### WORK TO BE COMPLETED:
The records that follow should be retyped word for word.

>> begin

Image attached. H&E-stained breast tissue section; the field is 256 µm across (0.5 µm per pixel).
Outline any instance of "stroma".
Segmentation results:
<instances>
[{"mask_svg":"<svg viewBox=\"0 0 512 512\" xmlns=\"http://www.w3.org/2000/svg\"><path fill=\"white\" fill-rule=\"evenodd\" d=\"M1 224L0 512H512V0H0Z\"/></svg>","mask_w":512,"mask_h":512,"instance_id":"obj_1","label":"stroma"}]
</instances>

>> end

### RESULT:
Image attached. H&E-stained breast tissue section; the field is 256 µm across (0.5 µm per pixel).
Outline any instance of "stroma".
Segmentation results:
<instances>
[{"mask_svg":"<svg viewBox=\"0 0 512 512\" xmlns=\"http://www.w3.org/2000/svg\"><path fill=\"white\" fill-rule=\"evenodd\" d=\"M1 224L0 512H512V0H0Z\"/></svg>","mask_w":512,"mask_h":512,"instance_id":"obj_1","label":"stroma"}]
</instances>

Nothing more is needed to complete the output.